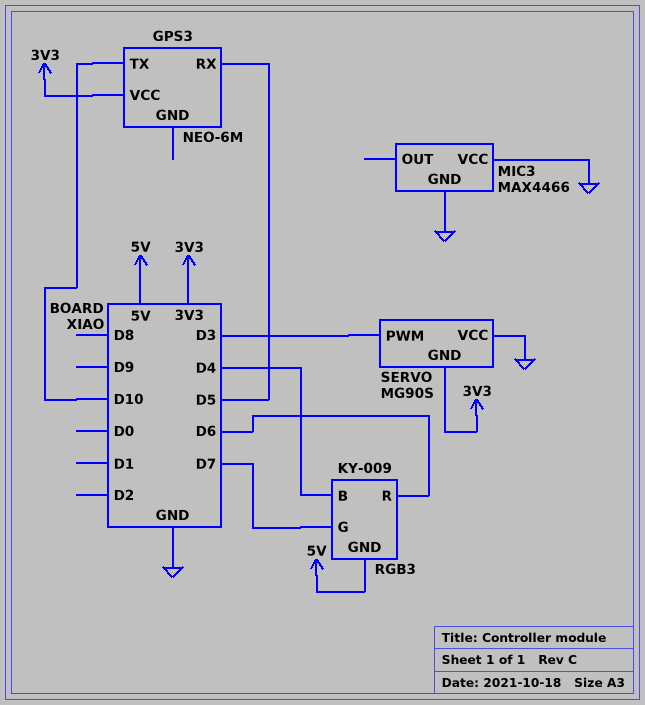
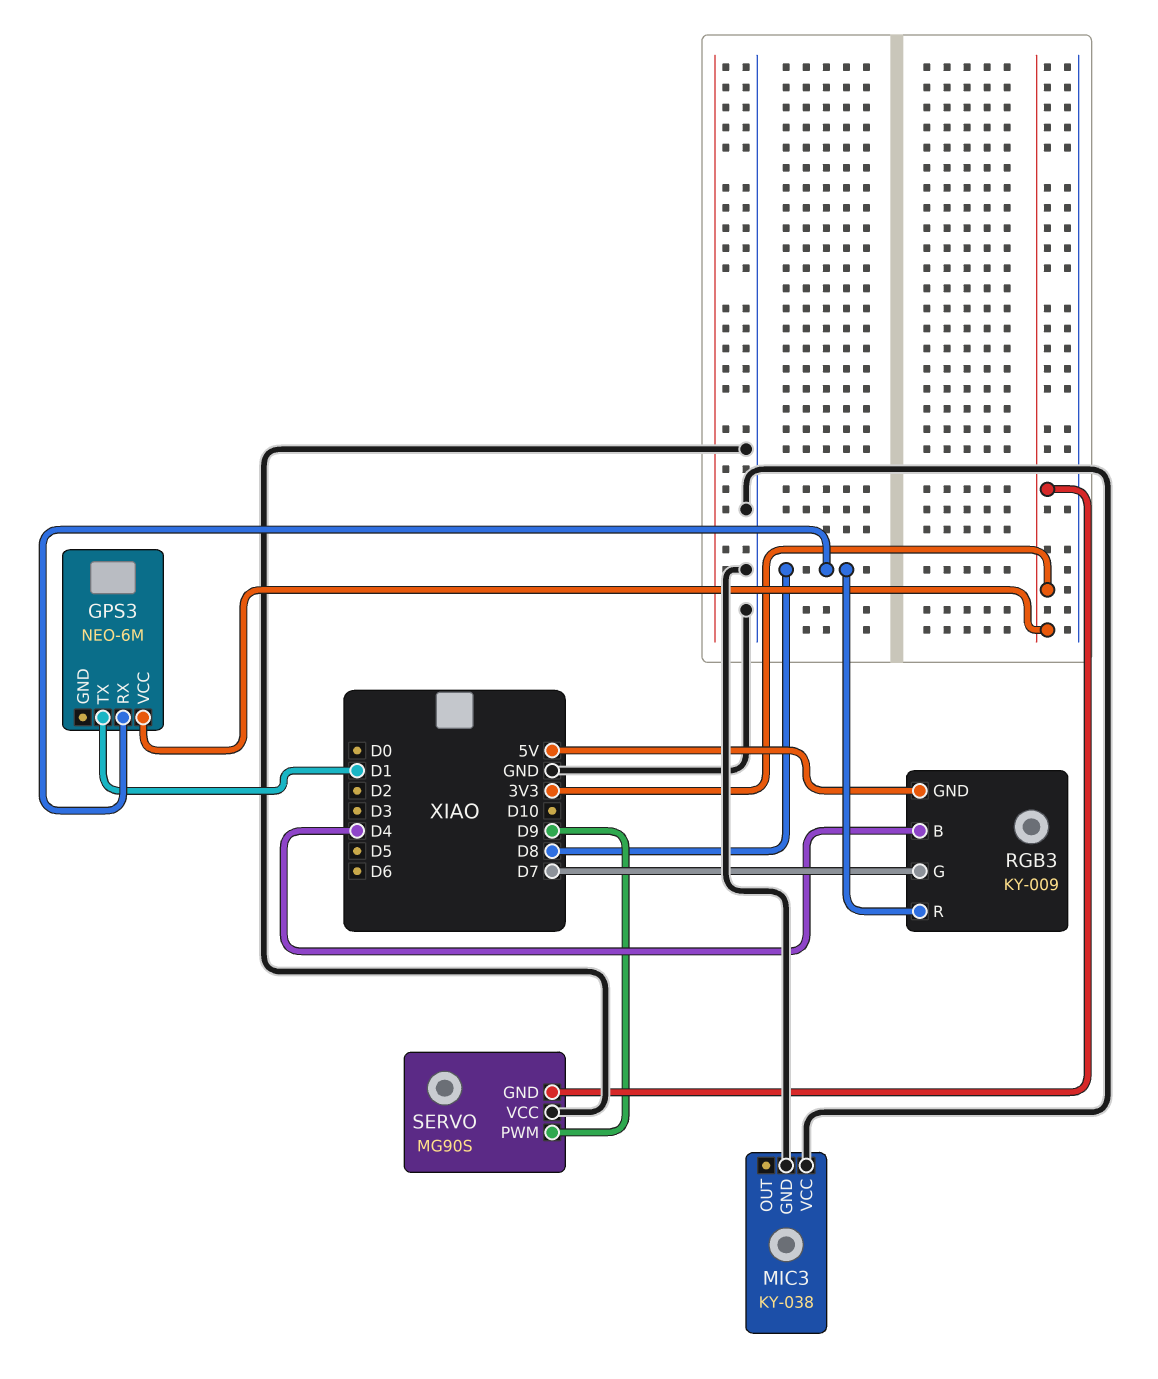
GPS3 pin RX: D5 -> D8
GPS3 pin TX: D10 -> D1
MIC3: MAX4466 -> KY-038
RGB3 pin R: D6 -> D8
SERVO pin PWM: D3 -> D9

· · · · ·

To do: Could the entries above be written out word for word, with no pictures?

Exercise answer:
GPS3 pin RX: D5 -> D8
GPS3 pin TX: D10 -> D1
MIC3: MAX4466 -> KY-038
RGB3 pin R: D6 -> D8
SERVO pin PWM: D3 -> D9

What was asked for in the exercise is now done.